Would you restate all the data that follows, word for word?

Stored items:
========================

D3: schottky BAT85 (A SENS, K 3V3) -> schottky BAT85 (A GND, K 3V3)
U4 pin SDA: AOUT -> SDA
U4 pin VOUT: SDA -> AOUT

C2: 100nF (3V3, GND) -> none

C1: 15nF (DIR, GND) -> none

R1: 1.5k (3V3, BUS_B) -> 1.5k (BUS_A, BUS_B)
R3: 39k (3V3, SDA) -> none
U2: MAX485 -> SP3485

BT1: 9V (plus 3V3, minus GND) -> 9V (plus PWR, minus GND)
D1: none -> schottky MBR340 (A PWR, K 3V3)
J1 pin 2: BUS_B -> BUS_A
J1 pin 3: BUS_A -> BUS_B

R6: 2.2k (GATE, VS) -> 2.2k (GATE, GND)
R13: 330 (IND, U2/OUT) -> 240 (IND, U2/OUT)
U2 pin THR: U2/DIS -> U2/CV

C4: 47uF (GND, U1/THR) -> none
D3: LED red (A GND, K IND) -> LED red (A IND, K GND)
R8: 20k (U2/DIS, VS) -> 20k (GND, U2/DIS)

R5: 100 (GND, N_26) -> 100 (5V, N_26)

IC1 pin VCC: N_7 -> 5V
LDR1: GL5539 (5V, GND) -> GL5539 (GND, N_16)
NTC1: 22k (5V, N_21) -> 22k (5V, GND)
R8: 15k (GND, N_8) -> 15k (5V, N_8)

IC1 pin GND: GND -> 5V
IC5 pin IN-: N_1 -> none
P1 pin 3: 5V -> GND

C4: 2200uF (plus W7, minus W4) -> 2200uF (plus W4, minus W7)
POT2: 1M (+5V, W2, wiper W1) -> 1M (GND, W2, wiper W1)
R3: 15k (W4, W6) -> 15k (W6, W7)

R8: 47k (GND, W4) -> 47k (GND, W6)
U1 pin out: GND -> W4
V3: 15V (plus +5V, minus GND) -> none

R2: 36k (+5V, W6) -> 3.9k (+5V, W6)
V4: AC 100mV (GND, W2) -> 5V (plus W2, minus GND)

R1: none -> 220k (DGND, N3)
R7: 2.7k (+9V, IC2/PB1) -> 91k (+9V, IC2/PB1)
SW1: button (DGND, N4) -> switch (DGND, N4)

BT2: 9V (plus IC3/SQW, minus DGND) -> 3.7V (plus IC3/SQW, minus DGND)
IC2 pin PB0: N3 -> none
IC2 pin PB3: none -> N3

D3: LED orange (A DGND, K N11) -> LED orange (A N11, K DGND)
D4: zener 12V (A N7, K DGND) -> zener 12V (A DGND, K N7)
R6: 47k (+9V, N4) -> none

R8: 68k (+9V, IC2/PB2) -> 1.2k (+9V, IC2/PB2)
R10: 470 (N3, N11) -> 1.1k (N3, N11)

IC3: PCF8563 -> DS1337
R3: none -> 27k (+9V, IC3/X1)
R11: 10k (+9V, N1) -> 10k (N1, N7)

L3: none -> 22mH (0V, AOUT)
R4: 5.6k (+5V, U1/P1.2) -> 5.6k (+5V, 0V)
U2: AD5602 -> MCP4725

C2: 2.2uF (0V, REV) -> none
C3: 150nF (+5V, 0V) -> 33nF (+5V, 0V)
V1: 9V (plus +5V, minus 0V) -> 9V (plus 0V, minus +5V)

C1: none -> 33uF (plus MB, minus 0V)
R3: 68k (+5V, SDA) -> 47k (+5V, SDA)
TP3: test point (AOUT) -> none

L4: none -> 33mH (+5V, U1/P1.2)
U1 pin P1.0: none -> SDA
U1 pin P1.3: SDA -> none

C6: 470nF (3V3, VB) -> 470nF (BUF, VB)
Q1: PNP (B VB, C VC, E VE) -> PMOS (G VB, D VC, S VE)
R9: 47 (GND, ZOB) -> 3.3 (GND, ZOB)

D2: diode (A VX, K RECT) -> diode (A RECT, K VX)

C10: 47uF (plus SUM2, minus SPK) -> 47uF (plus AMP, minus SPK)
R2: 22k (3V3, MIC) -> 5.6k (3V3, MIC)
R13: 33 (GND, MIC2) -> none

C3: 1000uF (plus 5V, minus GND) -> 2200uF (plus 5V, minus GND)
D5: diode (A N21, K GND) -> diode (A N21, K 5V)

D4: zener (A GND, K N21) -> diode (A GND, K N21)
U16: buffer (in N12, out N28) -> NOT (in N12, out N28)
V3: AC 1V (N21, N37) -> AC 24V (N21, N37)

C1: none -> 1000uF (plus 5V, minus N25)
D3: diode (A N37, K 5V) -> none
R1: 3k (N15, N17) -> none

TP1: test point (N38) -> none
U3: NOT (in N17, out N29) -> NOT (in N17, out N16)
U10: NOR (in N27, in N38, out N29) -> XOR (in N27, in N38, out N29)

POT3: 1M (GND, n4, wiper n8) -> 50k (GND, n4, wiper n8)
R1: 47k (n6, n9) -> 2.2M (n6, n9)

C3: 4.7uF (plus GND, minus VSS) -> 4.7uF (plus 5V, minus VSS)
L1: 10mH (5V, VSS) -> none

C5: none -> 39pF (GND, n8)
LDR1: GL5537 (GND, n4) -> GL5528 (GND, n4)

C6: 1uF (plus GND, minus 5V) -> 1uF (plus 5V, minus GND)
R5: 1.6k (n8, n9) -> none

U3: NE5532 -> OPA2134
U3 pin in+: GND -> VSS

========================

Solution to this task:
D3: schottky BAT85 (A SENS, K 3V3) -> schottky BAT85 (A GND, K 3V3)
U4 pin SDA: AOUT -> SDA
U4 pin VOUT: SDA -> AOUT

C2: 100nF (3V3, GND) -> none

C1: 15nF (DIR, GND) -> none

R1: 1.5k (3V3, BUS_B) -> 1.5k (BUS_A, BUS_B)
R3: 39k (3V3, SDA) -> none
U2: MAX485 -> SP3485

BT1: 9V (plus 3V3, minus GND) -> 9V (plus PWR, minus GND)
D1: none -> schottky MBR340 (A PWR, K 3V3)
J1 pin 2: BUS_B -> BUS_A
J1 pin 3: BUS_A -> BUS_B

R6: 2.2k (GATE, VS) -> 2.2k (GATE, GND)
R13: 330 (IND, U2/OUT) -> 240 (IND, U2/OUT)
U2 pin THR: U2/DIS -> U2/CV

C4: 47uF (GND, U1/THR) -> none
D3: LED red (A GND, K IND) -> LED red (A IND, K GND)
R8: 20k (U2/DIS, VS) -> 20k (GND, U2/DIS)

R5: 100 (GND, N_26) -> 100 (5V, N_26)

IC1 pin VCC: N_7 -> 5V
LDR1: GL5539 (5V, GND) -> GL5539 (GND, N_16)
NTC1: 22k (5V, N_21) -> 22k (5V, GND)
R8: 15k (GND, N_8) -> 15k (5V, N_8)

IC1 pin GND: GND -> 5V
IC5 pin IN-: N_1 -> none
P1 pin 3: 5V -> GND

C4: 2200uF (plus W7, minus W4) -> 2200uF (plus W4, minus W7)
POT2: 1M (+5V, W2, wiper W1) -> 1M (GND, W2, wiper W1)
R3: 15k (W4, W6) -> 15k (W6, W7)

R8: 47k (GND, W4) -> 47k (GND, W6)
U1 pin out: GND -> W4
V3: 15V (plus +5V, minus GND) -> none

R2: 36k (+5V, W6) -> 3.9k (+5V, W6)
V4: AC 100mV (GND, W2) -> 5V (plus W2, minus GND)

R1: none -> 220k (DGND, N3)
R7: 2.7k (+9V, IC2/PB1) -> 91k (+9V, IC2/PB1)
SW1: button (DGND, N4) -> switch (DGND, N4)

BT2: 9V (plus IC3/SQW, minus DGND) -> 3.7V (plus IC3/SQW, minus DGND)
IC2 pin PB0: N3 -> none
IC2 pin PB3: none -> N3

D3: LED orange (A DGND, K N11) -> LED orange (A N11, K DGND)
D4: zener 12V (A N7, K DGND) -> zener 12V (A DGND, K N7)
R6: 47k (+9V, N4) -> none

R8: 68k (+9V, IC2/PB2) -> 1.2k (+9V, IC2/PB2)
R10: 470 (N3, N11) -> 1.1k (N3, N11)

IC3: PCF8563 -> DS1337
R3: none -> 27k (+9V, IC3/X1)
R11: 10k (+9V, N1) -> 10k (N1, N7)

L3: none -> 22mH (0V, AOUT)
R4: 5.6k (+5V, U1/P1.2) -> 5.6k (+5V, 0V)
U2: AD5602 -> MCP4725

C2: 2.2uF (0V, REV) -> none
C3: 150nF (+5V, 0V) -> 33nF (+5V, 0V)
V1: 9V (plus +5V, minus 0V) -> 9V (plus 0V, minus +5V)

C1: none -> 33uF (plus MB, minus 0V)
R3: 68k (+5V, SDA) -> 47k (+5V, SDA)
TP3: test point (AOUT) -> none

L4: none -> 33mH (+5V, U1/P1.2)
U1 pin P1.0: none -> SDA
U1 pin P1.3: SDA -> none

C6: 470nF (3V3, VB) -> 470nF (BUF, VB)
Q1: PNP (B VB, C VC, E VE) -> PMOS (G VB, D VC, S VE)
R9: 47 (GND, ZOB) -> 3.3 (GND, ZOB)

D2: diode (A VX, K RECT) -> diode (A RECT, K VX)

C10: 47uF (plus SUM2, minus SPK) -> 47uF (plus AMP, minus SPK)
R2: 22k (3V3, MIC) -> 5.6k (3V3, MIC)
R13: 33 (GND, MIC2) -> none

C3: 1000uF (plus 5V, minus GND) -> 2200uF (plus 5V, minus GND)
D5: diode (A N21, K GND) -> diode (A N21, K 5V)

D4: zener (A GND, K N21) -> diode (A GND, K N21)
U16: buffer (in N12, out N28) -> NOT (in N12, out N28)
V3: AC 1V (N21, N37) -> AC 24V (N21, N37)

C1: none -> 1000uF (plus 5V, minus N25)
D3: diode (A N37, K 5V) -> none
R1: 3k (N15, N17) -> none

TP1: test point (N38) -> none
U3: NOT (in N17, out N29) -> NOT (in N17, out N16)
U10: NOR (in N27, in N38, out N29) -> XOR (in N27, in N38, out N29)

POT3: 1M (GND, n4, wiper n8) -> 50k (GND, n4, wiper n8)
R1: 47k (n6, n9) -> 2.2M (n6, n9)

C3: 4.7uF (plus GND, minus VSS) -> 4.7uF (plus 5V, minus VSS)
L1: 10mH (5V, VSS) -> none

C5: none -> 39pF (GND, n8)
LDR1: GL5537 (GND, n4) -> GL5528 (GND, n4)

C6: 1uF (plus GND, minus 5V) -> 1uF (plus 5V, minus GND)
R5: 1.6k (n8, n9) -> none

U3: NE5532 -> OPA2134
U3 pin in+: GND -> VSS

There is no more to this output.